* **Problem statement**
Search the entries for the word "orange" and pull out each line that has it.

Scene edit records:
· · · ·
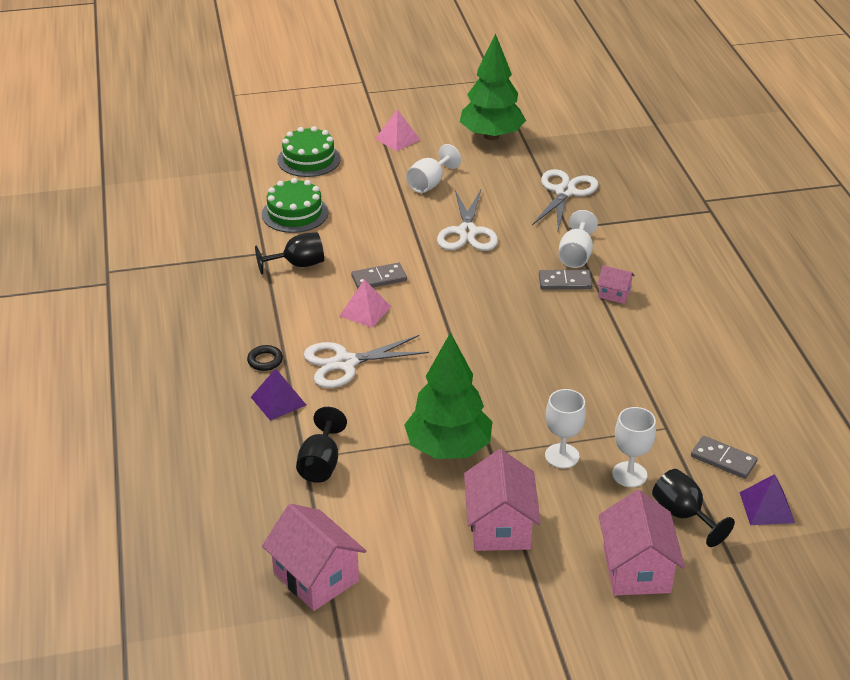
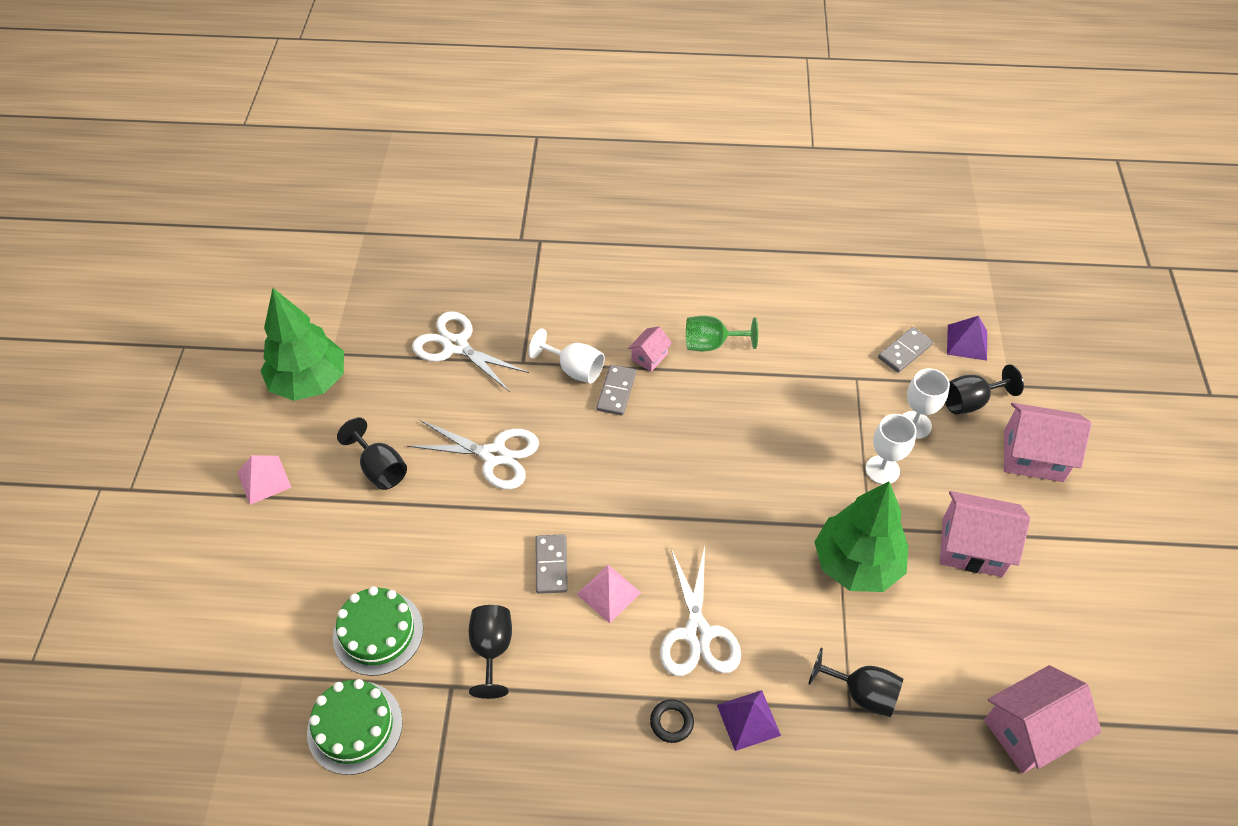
camera: 75 degrees left, 15 degrees up
(309, 159) = (259, 592): green cake -> green cake (355, 727)
(429, 183) = (380, 469): white goblet -> black goblet
(651, 328) = (711, 344): none -> green goblet

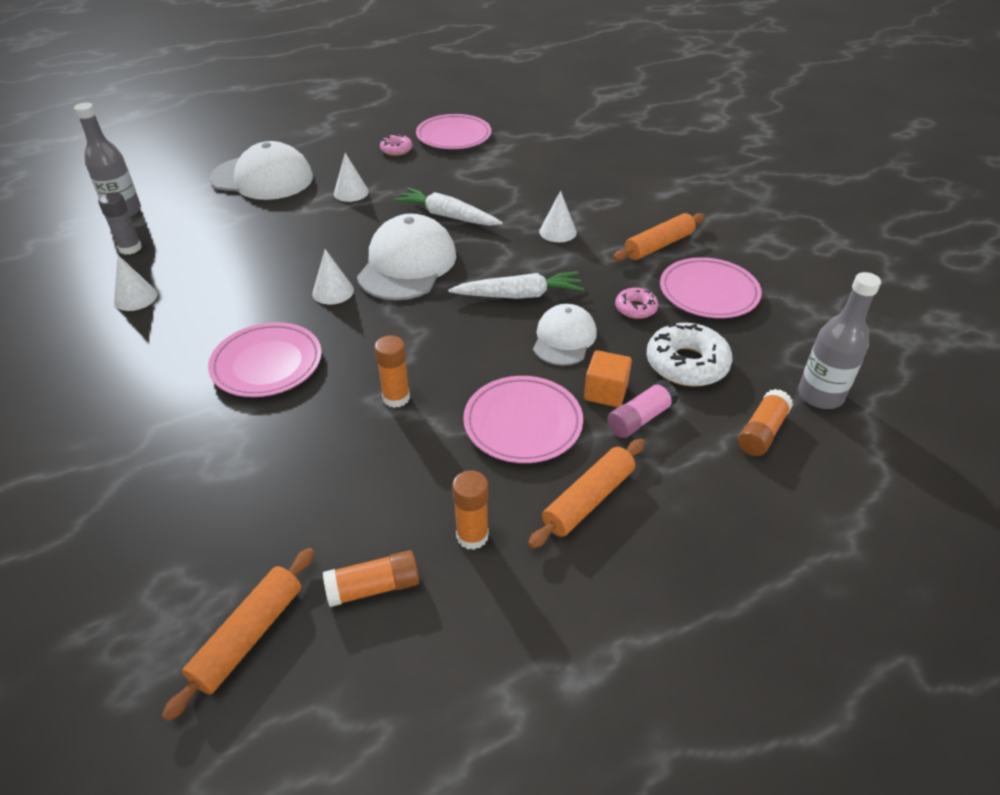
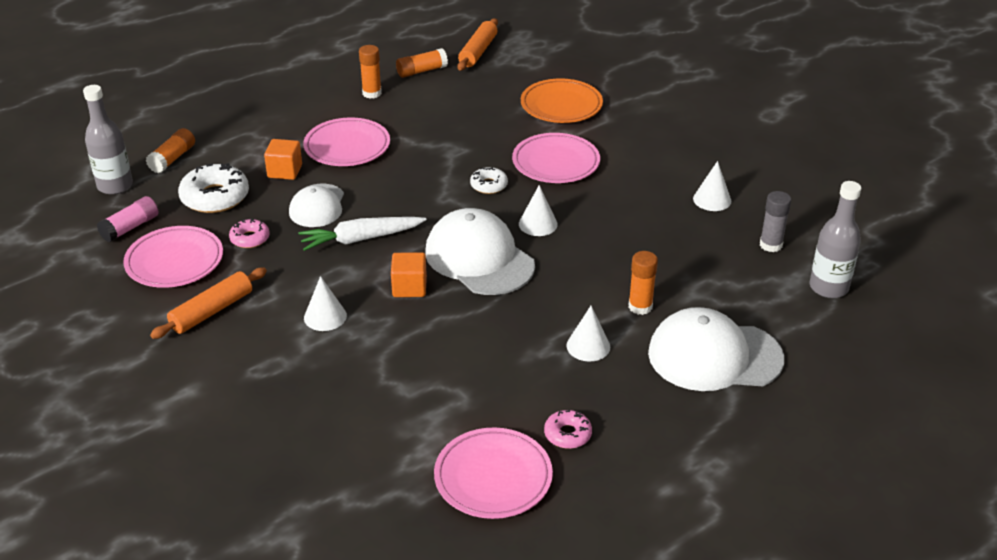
camera: 170 degrees right, 5 degrees down
(194, 465) = (561, 105): none -> orange plate
(362, 342) = (489, 185): none -> white donut
(396, 398) = (444, 152): orange glue stick -> orange glue stick (640, 307)
(407, 264) = (479, 258): white cap -> white cap turned 135 degrees clockwise
(447, 216) = (456, 324): white carrot -> none
(480, 246) = (409, 287): none -> orange cube
(588, 500) = (301, 114): orange rolling pin -> none
(640, 418) = (260, 158): pink glue stick -> pink glue stick (130, 227)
· · · ·
* **Answer to the exercise**
(194, 465) = (561, 105): none -> orange plate
(396, 398) = (444, 152): orange glue stick -> orange glue stick (640, 307)
(480, 246) = (409, 287): none -> orange cube
(588, 500) = (301, 114): orange rolling pin -> none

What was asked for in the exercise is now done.